TASK DIRECTIONS:
Output, word for word, every line from the line with "brown rolling pin: 8 -> 6" through the final line of the data below.
===== DATA BLOCK
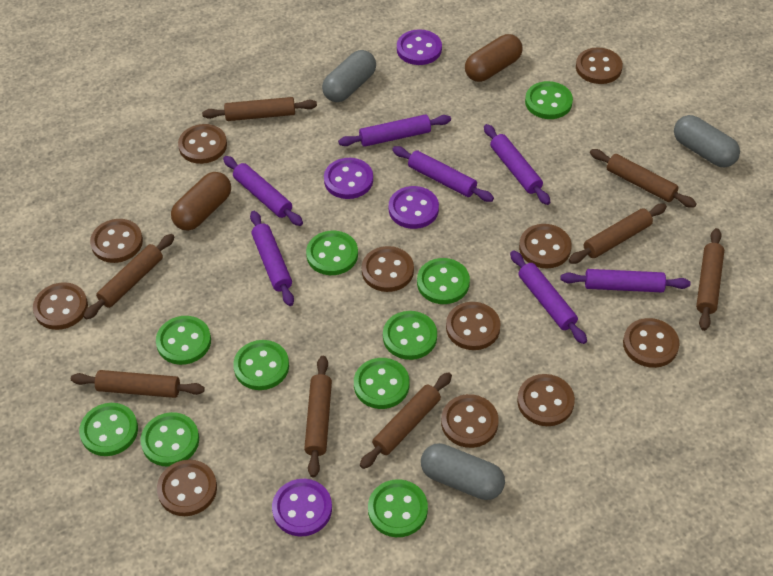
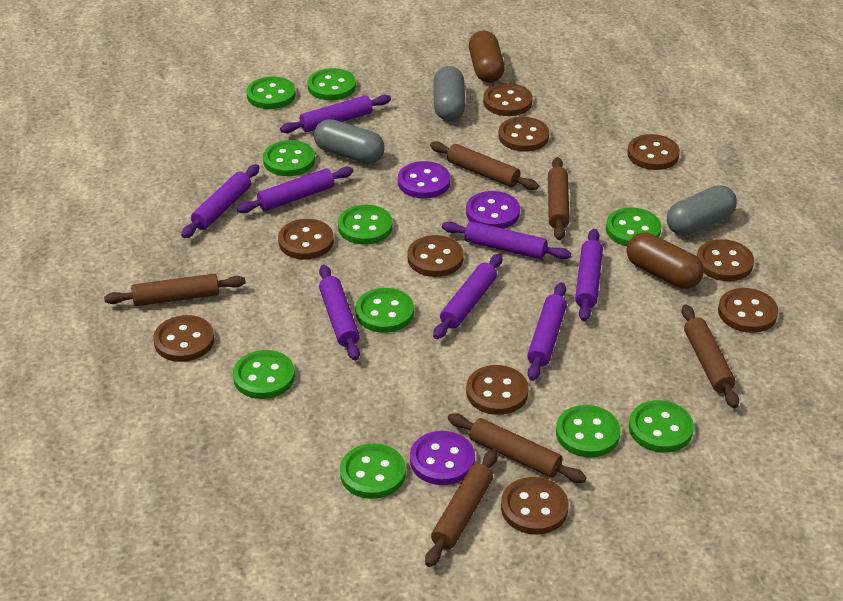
brown button: 11 -> 10
brown rolling pin: 8 -> 6
purple button: 4 -> 3
purple rolling pin: 7 -> 8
==========
RESULT FOR THIS EXERCISE:
brown rolling pin: 8 -> 6
purple button: 4 -> 3
purple rolling pin: 7 -> 8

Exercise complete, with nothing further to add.